Excerpted data
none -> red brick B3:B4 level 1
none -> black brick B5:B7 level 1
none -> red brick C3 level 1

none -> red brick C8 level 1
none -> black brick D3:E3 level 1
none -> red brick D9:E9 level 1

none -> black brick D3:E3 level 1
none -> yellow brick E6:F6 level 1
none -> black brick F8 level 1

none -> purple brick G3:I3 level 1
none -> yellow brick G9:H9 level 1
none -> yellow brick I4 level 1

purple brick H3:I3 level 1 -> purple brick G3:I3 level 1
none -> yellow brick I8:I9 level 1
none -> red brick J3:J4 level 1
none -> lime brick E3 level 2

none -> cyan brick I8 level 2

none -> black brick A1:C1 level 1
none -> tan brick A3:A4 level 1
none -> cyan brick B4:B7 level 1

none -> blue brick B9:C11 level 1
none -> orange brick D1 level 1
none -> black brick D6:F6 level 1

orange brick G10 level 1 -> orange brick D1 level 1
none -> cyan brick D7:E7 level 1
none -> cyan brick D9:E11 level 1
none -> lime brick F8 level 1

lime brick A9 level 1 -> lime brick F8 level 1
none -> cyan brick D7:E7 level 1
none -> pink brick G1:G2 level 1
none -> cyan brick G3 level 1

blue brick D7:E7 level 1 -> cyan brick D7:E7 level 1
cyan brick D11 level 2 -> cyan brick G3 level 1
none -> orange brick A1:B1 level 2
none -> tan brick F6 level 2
...
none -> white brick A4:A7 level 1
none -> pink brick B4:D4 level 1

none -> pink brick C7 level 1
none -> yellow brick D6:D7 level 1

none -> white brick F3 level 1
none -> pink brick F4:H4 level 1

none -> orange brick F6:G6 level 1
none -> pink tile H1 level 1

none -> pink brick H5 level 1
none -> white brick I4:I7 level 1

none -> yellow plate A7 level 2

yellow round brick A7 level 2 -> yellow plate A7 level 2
==
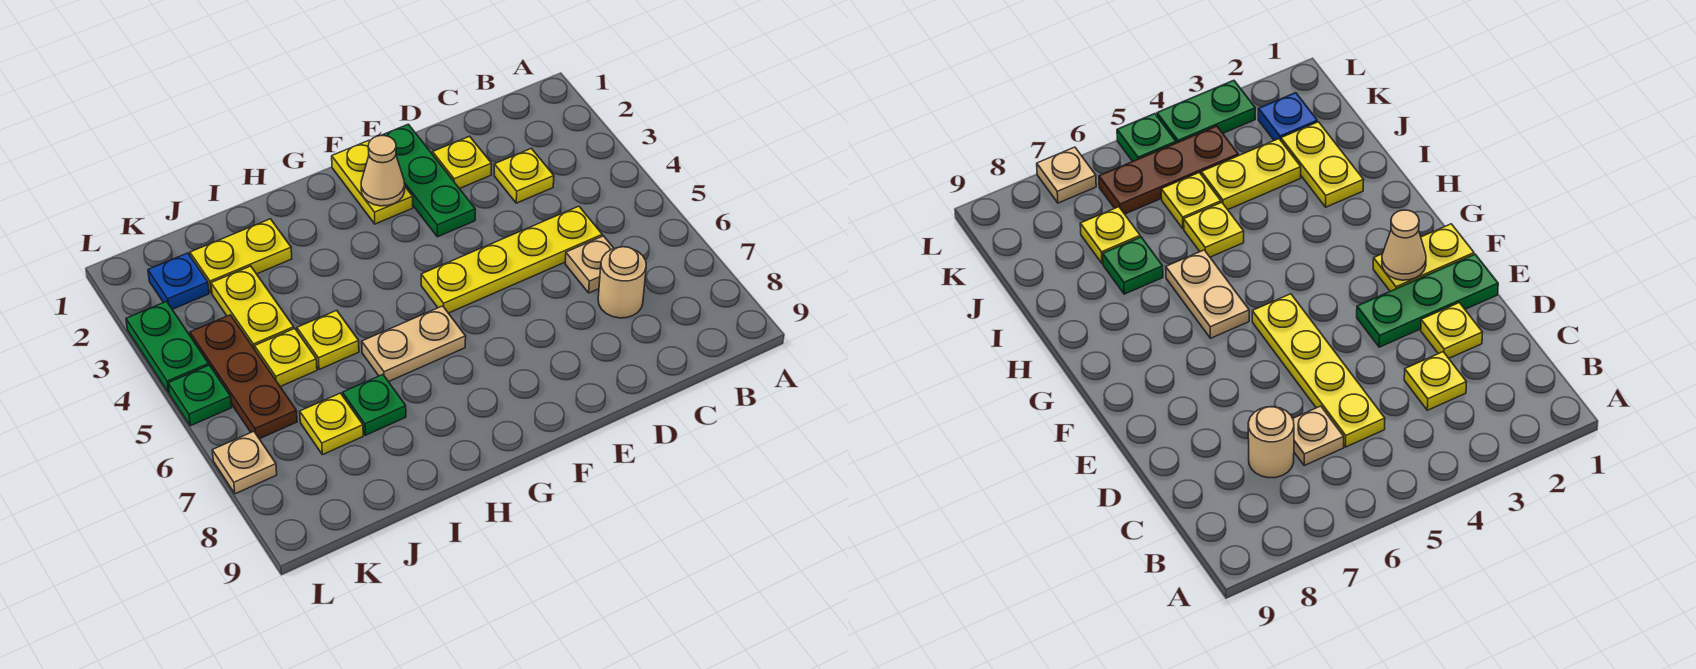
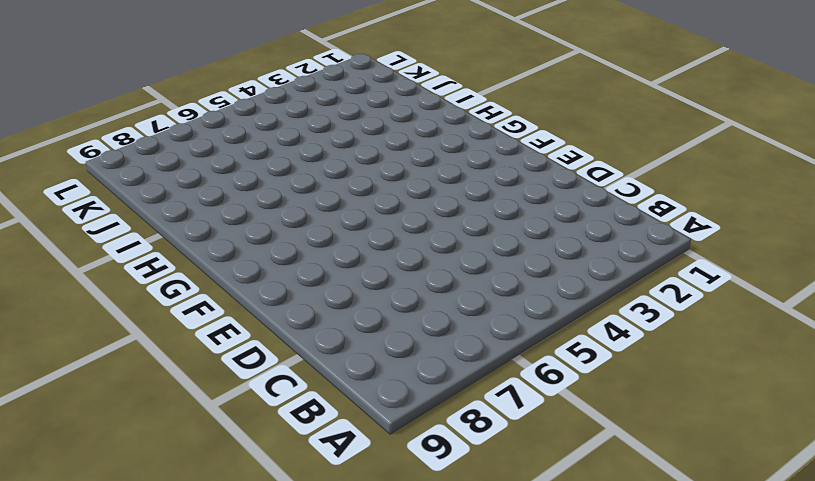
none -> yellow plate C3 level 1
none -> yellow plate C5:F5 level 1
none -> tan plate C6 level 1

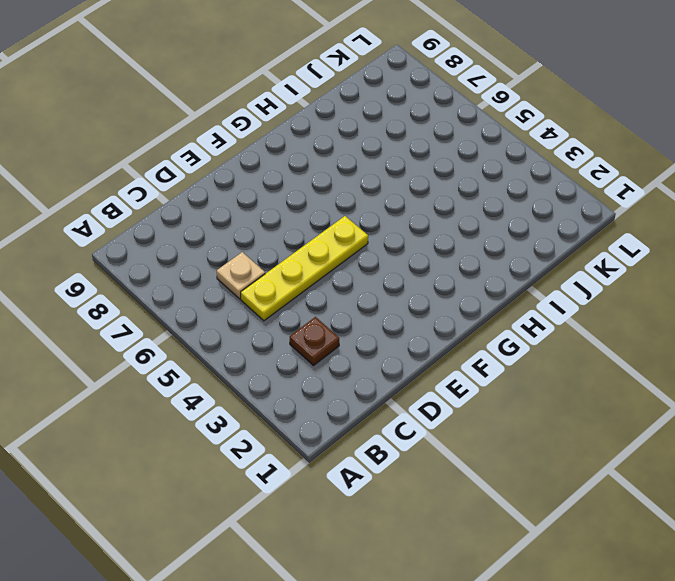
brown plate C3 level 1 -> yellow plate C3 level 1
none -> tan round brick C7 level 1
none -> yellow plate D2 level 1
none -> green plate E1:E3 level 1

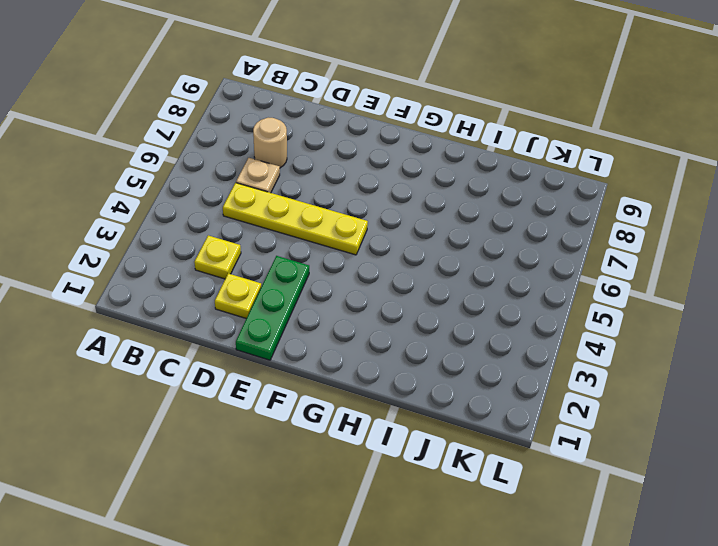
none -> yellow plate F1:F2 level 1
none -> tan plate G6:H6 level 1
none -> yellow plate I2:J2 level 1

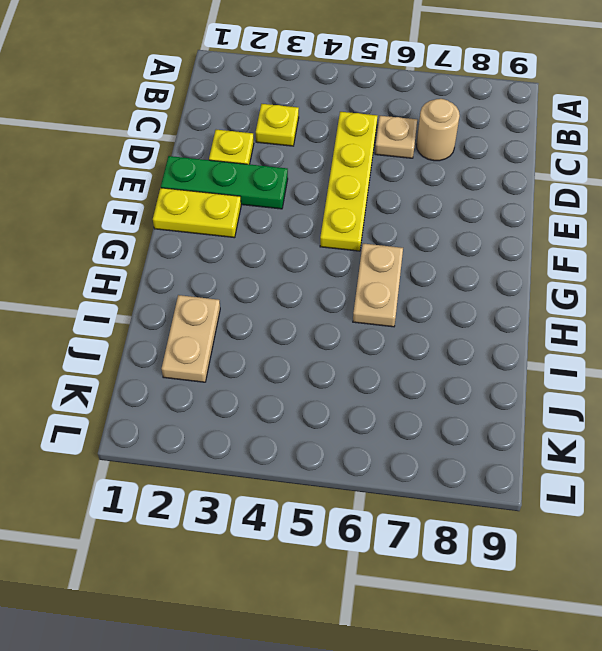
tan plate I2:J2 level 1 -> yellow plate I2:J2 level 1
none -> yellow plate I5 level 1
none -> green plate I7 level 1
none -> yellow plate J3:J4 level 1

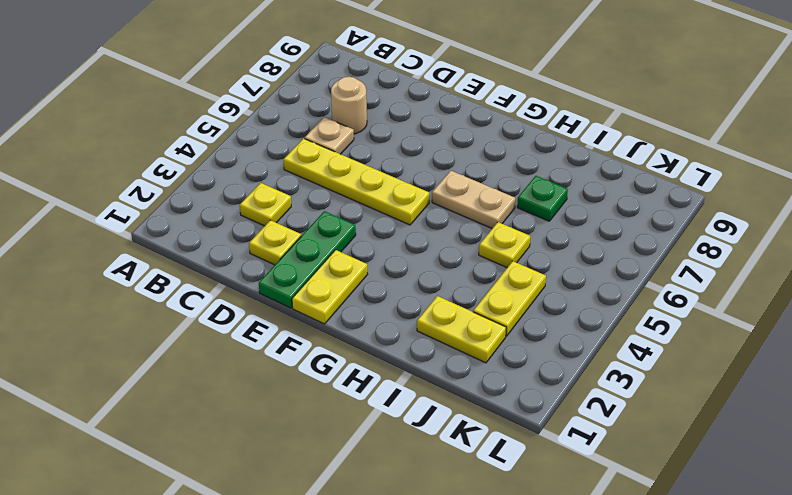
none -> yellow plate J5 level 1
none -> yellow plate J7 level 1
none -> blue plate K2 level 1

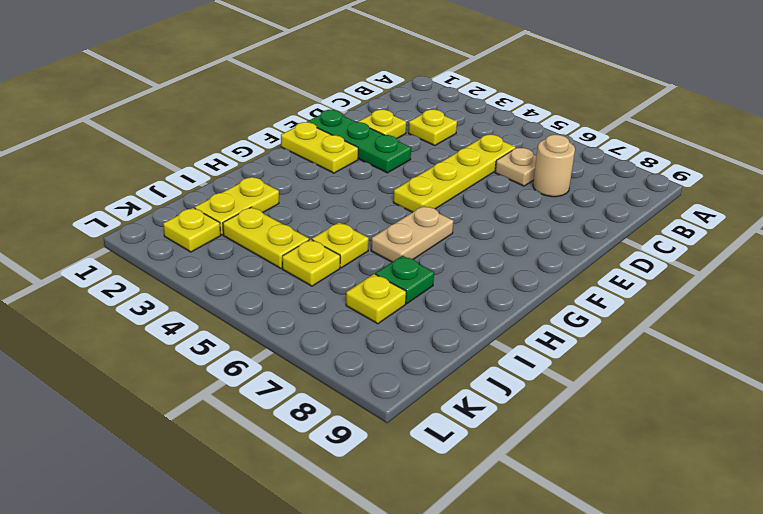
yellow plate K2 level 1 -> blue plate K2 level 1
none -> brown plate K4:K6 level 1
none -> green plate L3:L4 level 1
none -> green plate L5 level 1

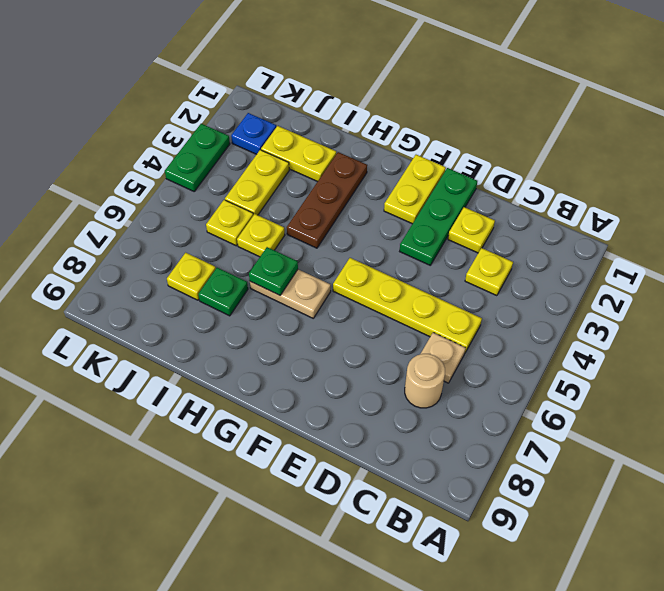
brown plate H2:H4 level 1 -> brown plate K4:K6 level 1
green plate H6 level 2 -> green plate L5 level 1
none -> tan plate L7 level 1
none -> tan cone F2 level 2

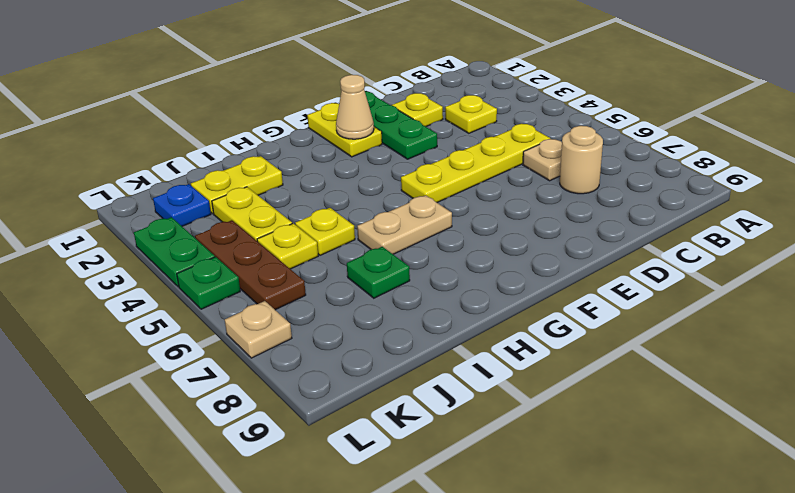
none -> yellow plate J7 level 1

Assignment
In the records above, find each line with the word "white" and copy it out.

Answer section
none -> white brick A4:A7 level 1
none -> white brick F3 level 1
none -> white brick I4:I7 level 1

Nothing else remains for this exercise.